**EXTRACTED INFORMATION**:
^^^^^^^^^^^^^^^^
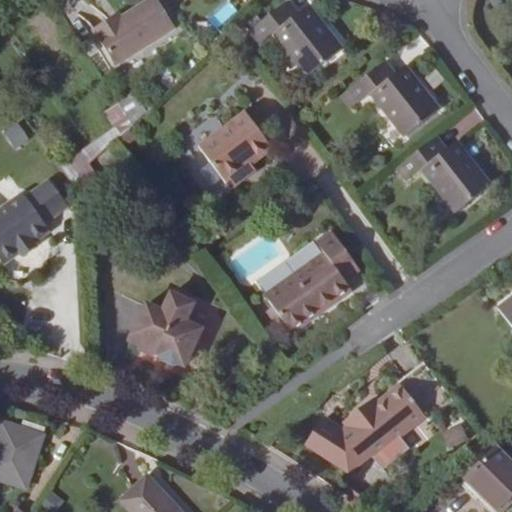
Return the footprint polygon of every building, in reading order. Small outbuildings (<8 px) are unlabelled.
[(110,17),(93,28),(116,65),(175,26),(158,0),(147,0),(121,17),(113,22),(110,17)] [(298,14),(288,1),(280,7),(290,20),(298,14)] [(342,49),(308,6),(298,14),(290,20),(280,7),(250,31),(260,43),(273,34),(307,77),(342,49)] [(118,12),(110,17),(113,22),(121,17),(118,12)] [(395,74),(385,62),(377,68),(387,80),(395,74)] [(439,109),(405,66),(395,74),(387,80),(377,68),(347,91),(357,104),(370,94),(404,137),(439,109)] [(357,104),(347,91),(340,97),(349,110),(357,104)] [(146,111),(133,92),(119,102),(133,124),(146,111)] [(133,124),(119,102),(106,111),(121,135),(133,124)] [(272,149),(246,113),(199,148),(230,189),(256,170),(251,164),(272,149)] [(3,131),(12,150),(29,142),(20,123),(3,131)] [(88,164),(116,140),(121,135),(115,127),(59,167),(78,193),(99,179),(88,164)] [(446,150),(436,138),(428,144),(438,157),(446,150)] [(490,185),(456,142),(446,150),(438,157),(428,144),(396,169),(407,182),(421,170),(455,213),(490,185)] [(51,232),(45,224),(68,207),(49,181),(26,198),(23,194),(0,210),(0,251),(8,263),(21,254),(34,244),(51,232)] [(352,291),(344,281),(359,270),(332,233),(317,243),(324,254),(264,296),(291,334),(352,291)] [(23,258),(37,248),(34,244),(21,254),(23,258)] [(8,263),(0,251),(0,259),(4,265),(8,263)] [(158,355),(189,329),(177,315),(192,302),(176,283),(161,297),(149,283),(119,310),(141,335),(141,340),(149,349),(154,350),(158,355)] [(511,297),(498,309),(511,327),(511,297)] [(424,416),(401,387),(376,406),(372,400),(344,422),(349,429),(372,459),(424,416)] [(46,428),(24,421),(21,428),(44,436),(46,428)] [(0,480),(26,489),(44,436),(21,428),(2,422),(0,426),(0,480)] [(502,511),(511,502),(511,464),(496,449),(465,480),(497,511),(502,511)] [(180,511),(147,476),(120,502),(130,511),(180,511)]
^^^^^^^^^^^^^^^^
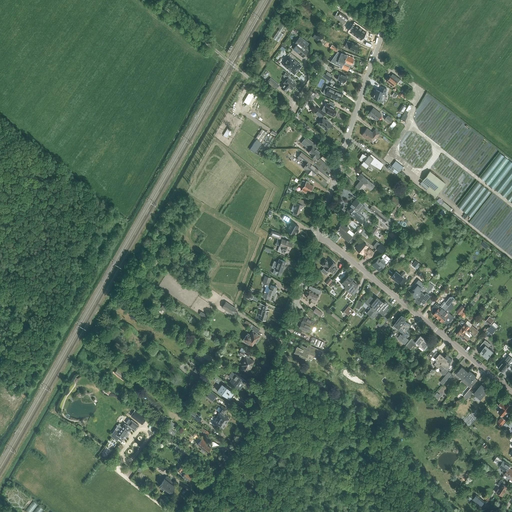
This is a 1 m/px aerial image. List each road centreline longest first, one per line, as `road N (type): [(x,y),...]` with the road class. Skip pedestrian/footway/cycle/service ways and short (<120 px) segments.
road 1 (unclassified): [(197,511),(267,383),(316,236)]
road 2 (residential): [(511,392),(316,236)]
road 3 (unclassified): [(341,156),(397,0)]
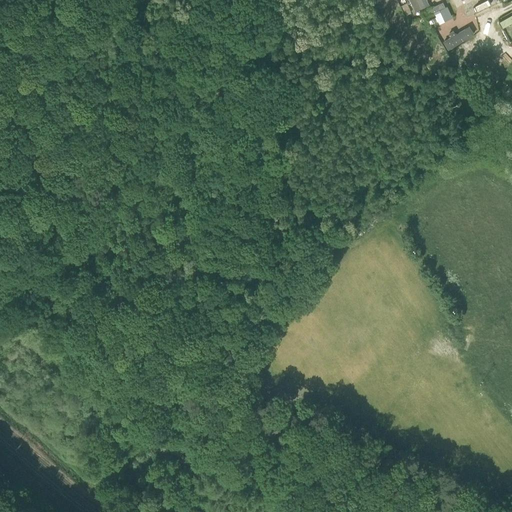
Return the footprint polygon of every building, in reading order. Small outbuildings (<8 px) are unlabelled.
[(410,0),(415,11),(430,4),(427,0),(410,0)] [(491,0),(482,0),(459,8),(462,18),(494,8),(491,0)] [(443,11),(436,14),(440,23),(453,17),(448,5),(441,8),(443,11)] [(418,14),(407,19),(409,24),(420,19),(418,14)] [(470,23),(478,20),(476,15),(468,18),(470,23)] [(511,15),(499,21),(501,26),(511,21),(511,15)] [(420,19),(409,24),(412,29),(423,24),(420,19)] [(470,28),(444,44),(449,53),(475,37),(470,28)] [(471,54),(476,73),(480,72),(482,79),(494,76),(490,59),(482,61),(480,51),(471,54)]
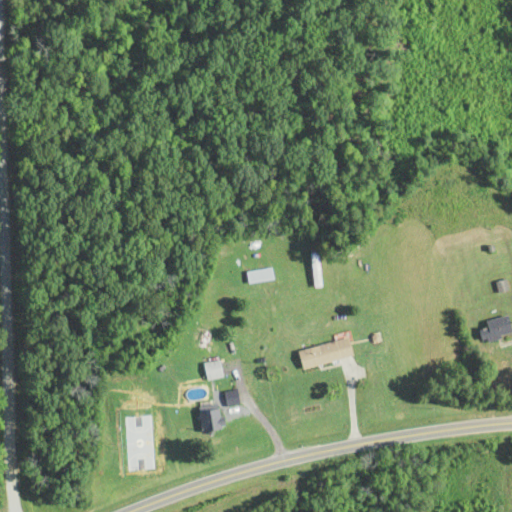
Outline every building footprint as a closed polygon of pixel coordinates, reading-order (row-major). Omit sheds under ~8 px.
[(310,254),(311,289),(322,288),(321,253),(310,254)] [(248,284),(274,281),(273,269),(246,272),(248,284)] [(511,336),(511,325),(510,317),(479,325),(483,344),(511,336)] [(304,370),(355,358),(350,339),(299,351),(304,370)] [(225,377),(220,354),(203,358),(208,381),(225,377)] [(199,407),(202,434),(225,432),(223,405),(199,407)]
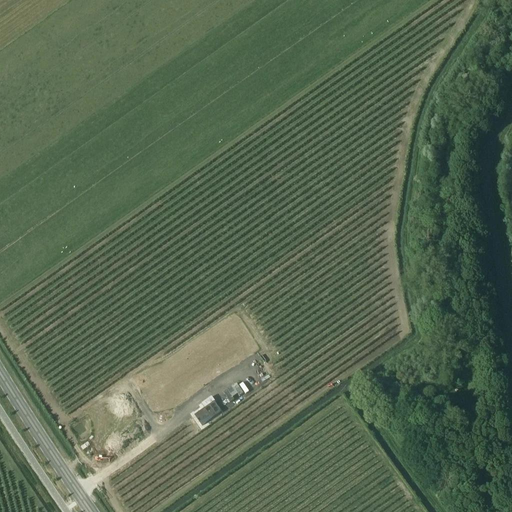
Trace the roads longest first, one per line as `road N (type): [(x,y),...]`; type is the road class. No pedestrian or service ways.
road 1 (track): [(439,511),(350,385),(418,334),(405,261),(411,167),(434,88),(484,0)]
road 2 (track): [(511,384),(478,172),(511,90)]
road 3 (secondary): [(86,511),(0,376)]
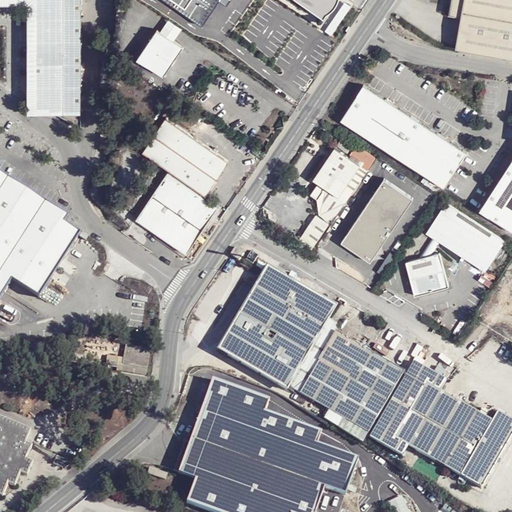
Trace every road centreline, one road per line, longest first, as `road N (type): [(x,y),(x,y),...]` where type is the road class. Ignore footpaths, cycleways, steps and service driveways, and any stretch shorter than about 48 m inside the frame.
^^^^^^^^^^^^^^^^
Reproduce the listing verbatim, beginning at the line containing "Trace the roads" and continuing through the line containing "Trace every road". Omit the pictures.

Trace the roads longest first, one per line as `road N (type): [(x,y),...]`; type is the road class. No pedestrian or service ways.
road 1 (track): [(439,511),(350,385),(418,334),(405,261),(411,167),(434,88),(484,0)]
road 2 (track): [(511,384),(478,172),(511,90)]
road 3 (secondary): [(86,511),(0,376)]
Trace every road centreline, one road per line, longest first, as `road N (type): [(x,y),(x,y),...]` where type is the road class. Ignore footpaths, cycleways, steps and service driveways, and any stretch shorter than about 48 m inside the frame.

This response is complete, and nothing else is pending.